(A run of records)
[start]
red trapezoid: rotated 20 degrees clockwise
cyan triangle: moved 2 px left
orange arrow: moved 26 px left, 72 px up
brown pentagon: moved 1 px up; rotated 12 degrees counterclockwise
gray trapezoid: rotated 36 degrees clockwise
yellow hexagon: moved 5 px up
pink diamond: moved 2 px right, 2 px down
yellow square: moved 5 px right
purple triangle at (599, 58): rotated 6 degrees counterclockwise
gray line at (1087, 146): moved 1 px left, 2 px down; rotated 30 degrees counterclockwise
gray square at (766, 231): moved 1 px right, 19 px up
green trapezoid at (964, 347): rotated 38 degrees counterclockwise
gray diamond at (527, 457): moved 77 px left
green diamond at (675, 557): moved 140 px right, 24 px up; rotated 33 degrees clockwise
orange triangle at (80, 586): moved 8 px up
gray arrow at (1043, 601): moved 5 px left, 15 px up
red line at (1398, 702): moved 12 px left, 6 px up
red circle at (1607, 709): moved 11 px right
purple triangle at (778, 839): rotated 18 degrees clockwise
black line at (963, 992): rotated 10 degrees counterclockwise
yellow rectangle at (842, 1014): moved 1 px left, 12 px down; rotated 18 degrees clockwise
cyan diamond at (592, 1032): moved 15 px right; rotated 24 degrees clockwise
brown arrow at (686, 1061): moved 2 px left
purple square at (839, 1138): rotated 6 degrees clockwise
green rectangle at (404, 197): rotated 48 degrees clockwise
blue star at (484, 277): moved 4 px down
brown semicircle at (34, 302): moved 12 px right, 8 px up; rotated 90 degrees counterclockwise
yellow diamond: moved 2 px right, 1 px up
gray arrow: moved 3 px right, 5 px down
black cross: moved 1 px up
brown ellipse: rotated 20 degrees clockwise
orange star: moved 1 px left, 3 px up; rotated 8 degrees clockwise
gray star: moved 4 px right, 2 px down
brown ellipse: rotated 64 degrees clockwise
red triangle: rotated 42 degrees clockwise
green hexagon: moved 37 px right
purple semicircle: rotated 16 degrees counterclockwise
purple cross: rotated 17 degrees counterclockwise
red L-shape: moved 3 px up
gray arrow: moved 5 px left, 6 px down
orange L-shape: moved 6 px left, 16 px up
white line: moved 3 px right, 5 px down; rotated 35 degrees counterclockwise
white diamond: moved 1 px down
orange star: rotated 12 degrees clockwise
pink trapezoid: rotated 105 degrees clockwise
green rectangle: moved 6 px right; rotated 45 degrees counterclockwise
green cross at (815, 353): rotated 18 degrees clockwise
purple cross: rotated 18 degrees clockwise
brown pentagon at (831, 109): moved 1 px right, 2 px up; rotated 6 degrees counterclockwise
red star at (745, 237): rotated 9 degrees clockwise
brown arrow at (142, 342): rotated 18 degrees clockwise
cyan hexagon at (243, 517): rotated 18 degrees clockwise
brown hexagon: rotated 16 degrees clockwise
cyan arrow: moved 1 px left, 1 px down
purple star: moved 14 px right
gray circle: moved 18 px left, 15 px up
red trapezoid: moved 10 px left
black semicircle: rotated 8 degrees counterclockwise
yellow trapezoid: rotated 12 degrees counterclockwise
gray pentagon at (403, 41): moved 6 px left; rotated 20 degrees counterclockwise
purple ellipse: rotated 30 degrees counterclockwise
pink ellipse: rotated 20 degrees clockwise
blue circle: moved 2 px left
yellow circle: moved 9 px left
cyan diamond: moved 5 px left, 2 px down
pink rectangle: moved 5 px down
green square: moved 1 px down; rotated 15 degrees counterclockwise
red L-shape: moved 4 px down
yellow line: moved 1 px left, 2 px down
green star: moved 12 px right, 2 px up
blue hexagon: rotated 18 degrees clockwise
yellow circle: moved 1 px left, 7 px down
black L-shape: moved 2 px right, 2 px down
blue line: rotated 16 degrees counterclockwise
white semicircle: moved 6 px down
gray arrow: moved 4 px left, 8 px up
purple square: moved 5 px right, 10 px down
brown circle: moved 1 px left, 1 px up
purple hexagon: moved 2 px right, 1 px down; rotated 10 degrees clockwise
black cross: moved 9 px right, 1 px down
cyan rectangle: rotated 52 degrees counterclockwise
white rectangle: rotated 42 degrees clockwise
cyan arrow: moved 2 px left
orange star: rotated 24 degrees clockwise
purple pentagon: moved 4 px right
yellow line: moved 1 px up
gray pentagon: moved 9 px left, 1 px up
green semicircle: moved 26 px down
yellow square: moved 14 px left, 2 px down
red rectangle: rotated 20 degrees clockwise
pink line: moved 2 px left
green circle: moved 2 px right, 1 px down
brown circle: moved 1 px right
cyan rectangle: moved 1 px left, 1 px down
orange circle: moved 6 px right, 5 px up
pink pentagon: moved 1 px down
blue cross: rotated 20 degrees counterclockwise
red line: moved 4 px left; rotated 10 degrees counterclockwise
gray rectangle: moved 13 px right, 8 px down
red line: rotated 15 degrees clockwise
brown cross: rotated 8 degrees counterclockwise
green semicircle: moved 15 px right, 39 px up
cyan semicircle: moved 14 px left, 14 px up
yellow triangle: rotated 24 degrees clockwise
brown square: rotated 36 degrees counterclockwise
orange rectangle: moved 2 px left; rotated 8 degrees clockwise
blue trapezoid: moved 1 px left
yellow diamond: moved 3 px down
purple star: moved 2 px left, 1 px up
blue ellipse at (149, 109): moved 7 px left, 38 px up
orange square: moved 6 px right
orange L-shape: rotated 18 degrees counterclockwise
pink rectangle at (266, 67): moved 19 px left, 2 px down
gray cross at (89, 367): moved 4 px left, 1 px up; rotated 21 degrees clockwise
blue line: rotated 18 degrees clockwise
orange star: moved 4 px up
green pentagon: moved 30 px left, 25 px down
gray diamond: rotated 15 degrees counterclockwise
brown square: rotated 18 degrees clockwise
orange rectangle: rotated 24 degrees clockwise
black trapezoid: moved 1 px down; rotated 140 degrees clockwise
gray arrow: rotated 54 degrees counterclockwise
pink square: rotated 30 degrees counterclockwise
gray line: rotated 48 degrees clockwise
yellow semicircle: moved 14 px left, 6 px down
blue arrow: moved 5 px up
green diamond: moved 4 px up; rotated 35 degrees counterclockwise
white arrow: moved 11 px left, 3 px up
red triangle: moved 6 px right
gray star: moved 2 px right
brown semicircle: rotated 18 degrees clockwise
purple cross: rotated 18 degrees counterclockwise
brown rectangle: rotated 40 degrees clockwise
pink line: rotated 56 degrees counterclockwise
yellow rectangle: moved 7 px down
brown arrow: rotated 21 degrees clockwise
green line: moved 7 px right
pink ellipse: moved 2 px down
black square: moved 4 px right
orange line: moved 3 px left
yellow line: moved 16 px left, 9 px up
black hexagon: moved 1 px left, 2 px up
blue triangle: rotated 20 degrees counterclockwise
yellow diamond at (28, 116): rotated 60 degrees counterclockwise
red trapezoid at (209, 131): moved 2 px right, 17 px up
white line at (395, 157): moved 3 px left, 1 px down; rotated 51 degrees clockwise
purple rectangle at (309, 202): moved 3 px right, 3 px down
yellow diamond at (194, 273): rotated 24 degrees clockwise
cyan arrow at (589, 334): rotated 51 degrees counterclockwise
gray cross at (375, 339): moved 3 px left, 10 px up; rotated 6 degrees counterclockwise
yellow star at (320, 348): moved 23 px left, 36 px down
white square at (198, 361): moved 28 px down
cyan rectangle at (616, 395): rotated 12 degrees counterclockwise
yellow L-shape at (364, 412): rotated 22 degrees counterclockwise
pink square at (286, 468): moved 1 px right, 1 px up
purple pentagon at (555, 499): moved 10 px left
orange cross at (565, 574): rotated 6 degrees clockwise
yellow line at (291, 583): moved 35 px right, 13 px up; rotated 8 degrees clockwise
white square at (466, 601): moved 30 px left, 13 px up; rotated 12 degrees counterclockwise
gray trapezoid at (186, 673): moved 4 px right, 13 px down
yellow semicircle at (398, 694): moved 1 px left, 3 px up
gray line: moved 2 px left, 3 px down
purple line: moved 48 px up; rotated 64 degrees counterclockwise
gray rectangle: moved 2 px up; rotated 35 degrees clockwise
[end]
** SHORT EXERCISE **
Copy out the records from the beginning down to the line containing "purple triangle at (599, 58): rotated", including that line, reproducing each line without changes.

** EXERCISE SOLUTION **
red trapezoid: rotated 20 degrees clockwise
cyan triangle: moved 2 px left
orange arrow: moved 26 px left, 72 px up
brown pentagon: moved 1 px up; rotated 12 degrees counterclockwise
gray trapezoid: rotated 36 degrees clockwise
yellow hexagon: moved 5 px up
pink diamond: moved 2 px right, 2 px down
yellow square: moved 5 px right
purple triangle at (599, 58): rotated 6 degrees counterclockwise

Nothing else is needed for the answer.